Retype the records below exactly as they appear, but leave out any pictures.

====== GIVEN INFORMATION

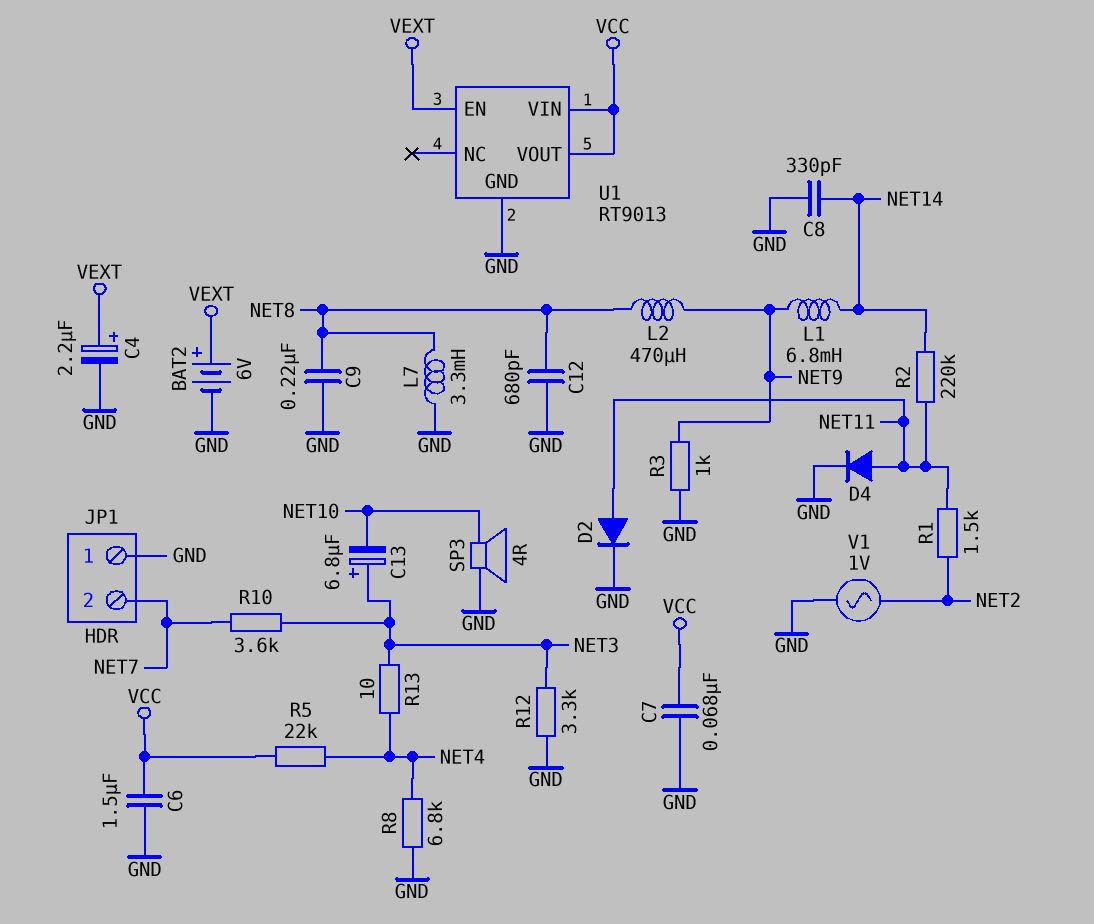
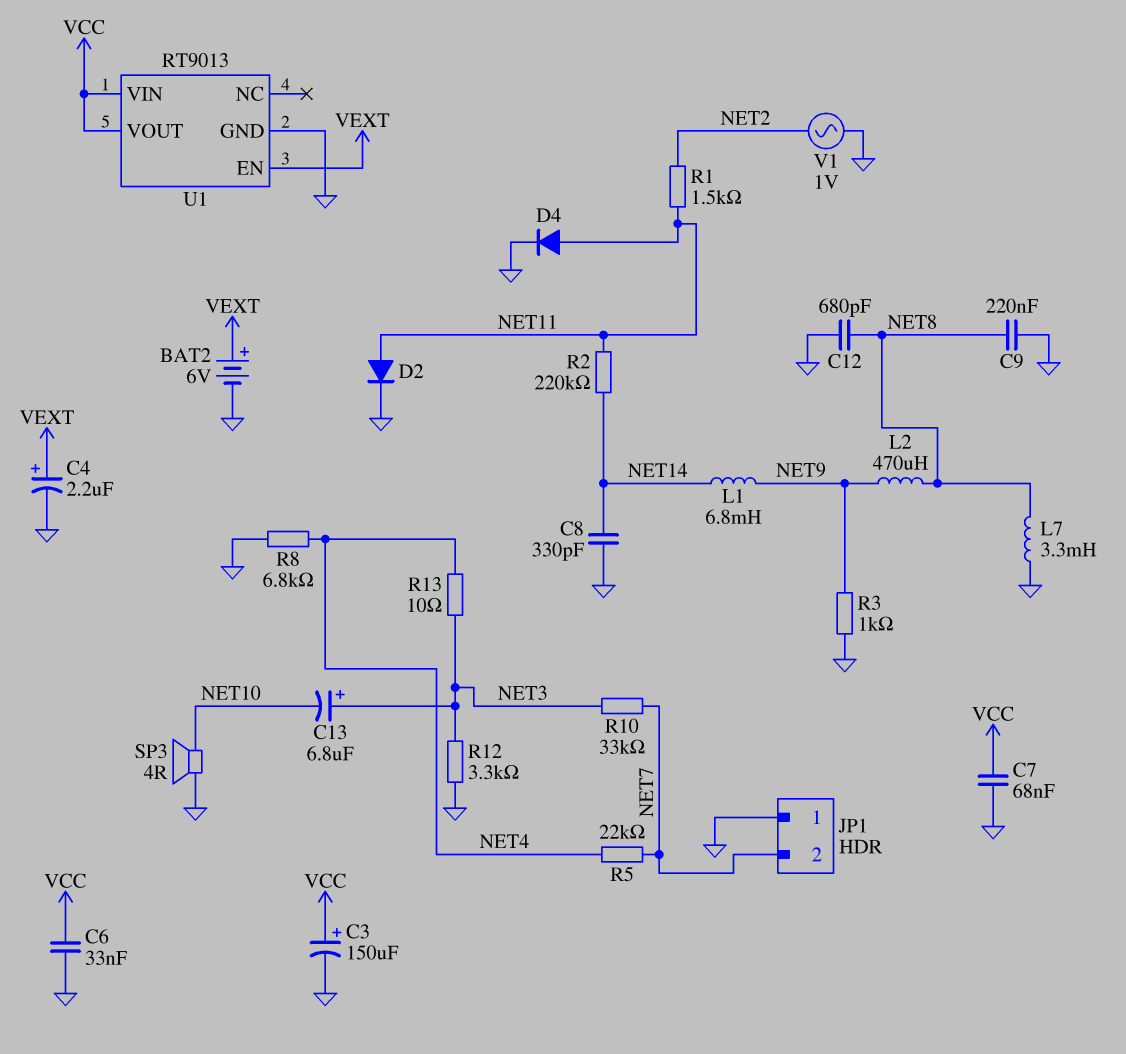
C3: none -> 150uF (plus VCC, minus GND)
C6: 1.5uF (GND, VCC) -> 33nF (GND, VCC)
R5: 22k (NET4, VCC) -> 22k (NET4, NET7)
R10: 3.6k (NET3, NET7) -> 33k (NET3, NET7)

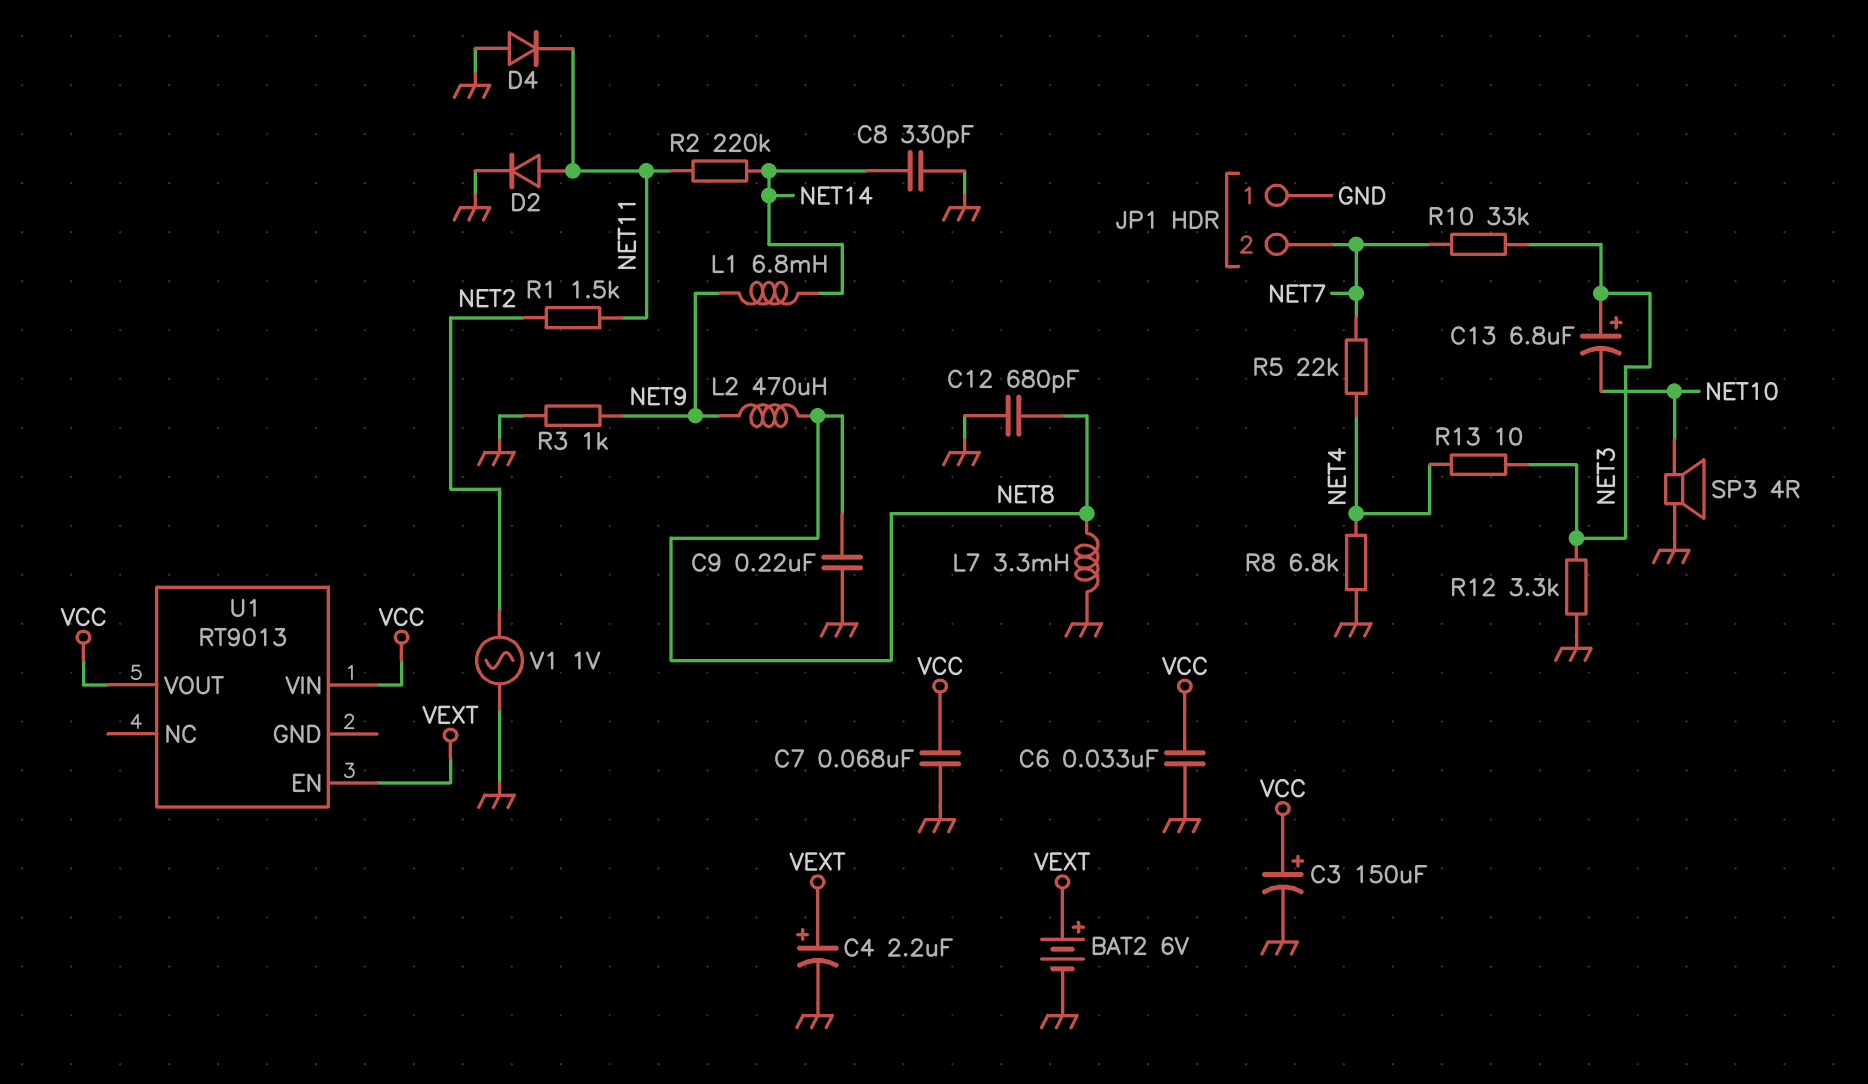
D4: diode (A NET11, K GND) -> diode (A GND, K NET11)
U1 pin GND: GND -> none

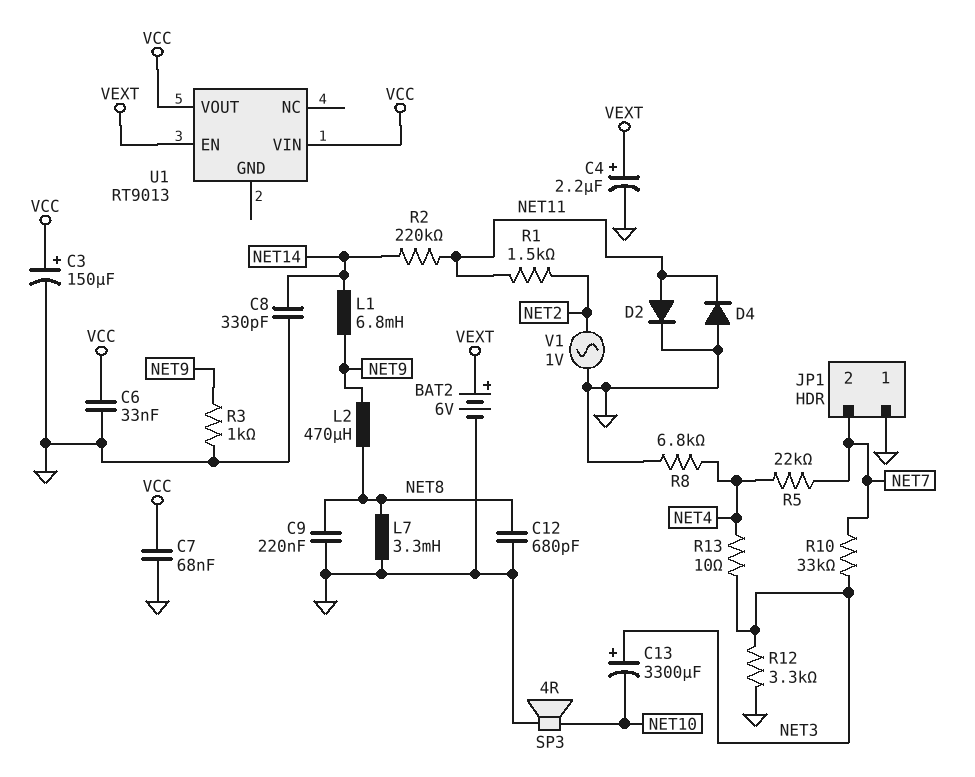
C13: 6.8uF (plus NET3, minus NET10) -> 3300uF (plus NET3, minus NET10)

============

PROBLEM SOLUTION:
C3: none -> 150uF (plus VCC, minus GND)
C6: 1.5uF (GND, VCC) -> 33nF (GND, VCC)
R5: 22k (NET4, VCC) -> 22k (NET4, NET7)
R10: 3.6k (NET3, NET7) -> 33k (NET3, NET7)

D4: diode (A NET11, K GND) -> diode (A GND, K NET11)
U1 pin GND: GND -> none

C13: 6.8uF (plus NET3, minus NET10) -> 3300uF (plus NET3, minus NET10)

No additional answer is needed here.